* ASSIGNMENT: Could you reproduce, from the records below, everything from the line with "grey slope G4:H5" down to the line with "tan brick I9:L10", keeping both of those lines and changing nothing?

* AVAILABLE DATA:
------------------------------------

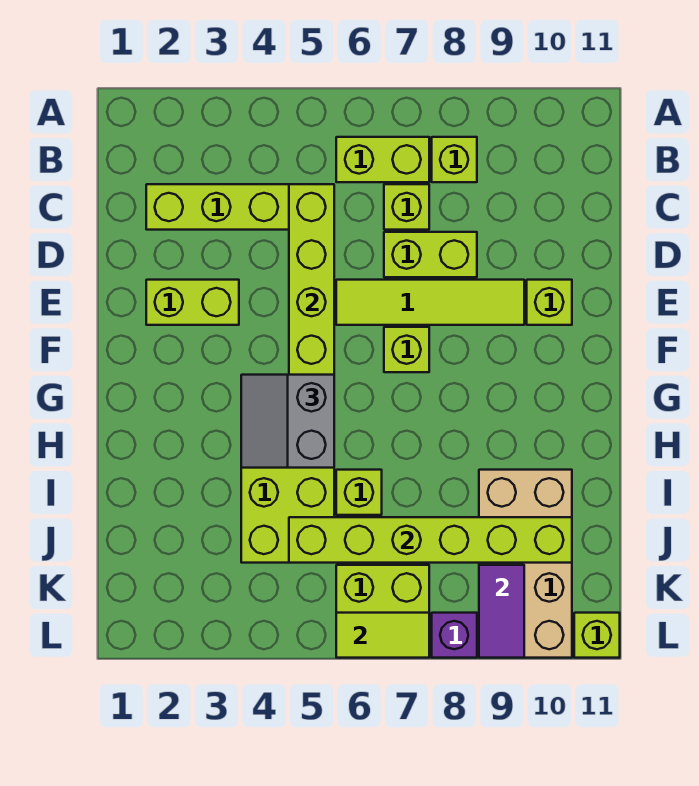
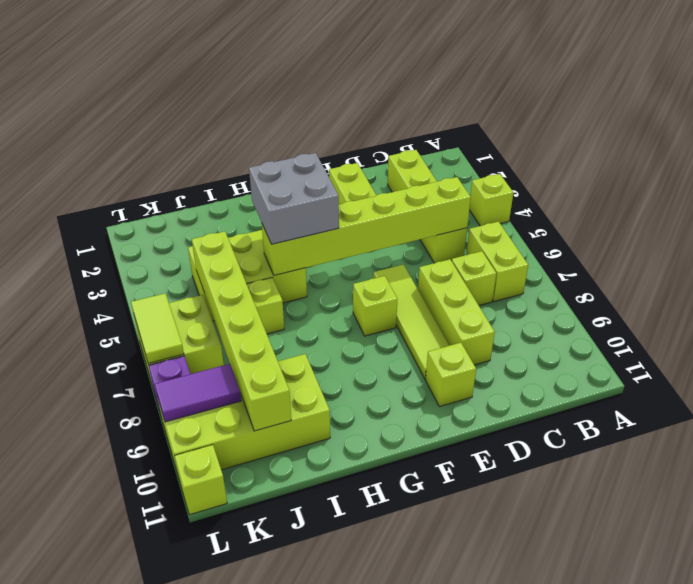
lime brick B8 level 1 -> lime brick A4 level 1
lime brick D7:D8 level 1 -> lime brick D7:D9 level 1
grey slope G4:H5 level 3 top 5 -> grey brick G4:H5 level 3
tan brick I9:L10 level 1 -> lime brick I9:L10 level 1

------------------------------------

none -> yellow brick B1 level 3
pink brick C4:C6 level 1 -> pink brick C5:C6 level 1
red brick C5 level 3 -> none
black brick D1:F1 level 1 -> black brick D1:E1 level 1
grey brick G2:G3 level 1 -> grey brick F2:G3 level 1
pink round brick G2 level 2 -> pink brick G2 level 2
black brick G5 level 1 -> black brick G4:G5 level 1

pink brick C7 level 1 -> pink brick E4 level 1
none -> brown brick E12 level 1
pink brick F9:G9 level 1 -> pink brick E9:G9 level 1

------------------------------------

* RESULT OF THIS TASK:
grey slope G4:H5 level 3 top 5 -> grey brick G4:H5 level 3
tan brick I9:L10 level 1 -> lime brick I9:L10 level 1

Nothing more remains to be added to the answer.